** TASK DATA follows **

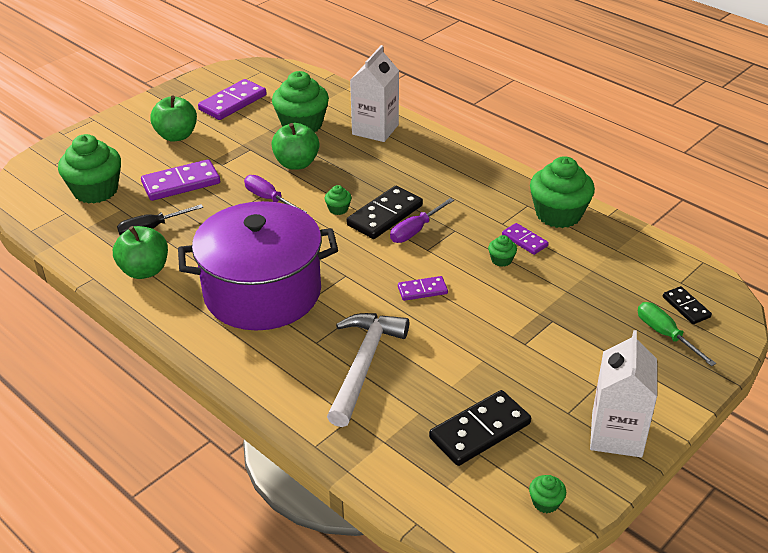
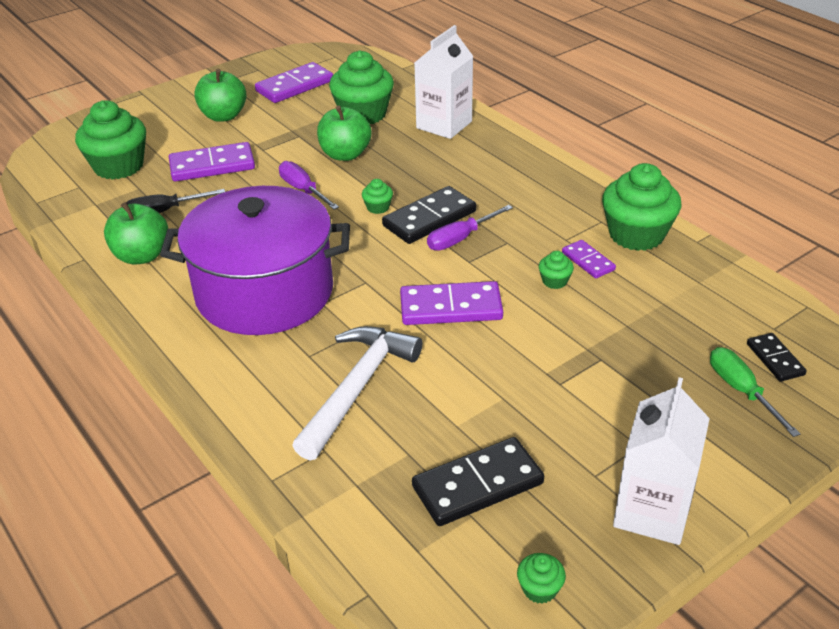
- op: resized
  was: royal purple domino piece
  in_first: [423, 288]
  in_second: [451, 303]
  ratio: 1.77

** End of TASK DATA **

- ASSIGNED TASK:
Write out every entry above exactly as it stands, minus the pictures.

- WRITTEN SOLUTION:
- op: resized
  was: royal purple domino piece
  in_first: [423, 288]
  in_second: [451, 303]
  ratio: 1.77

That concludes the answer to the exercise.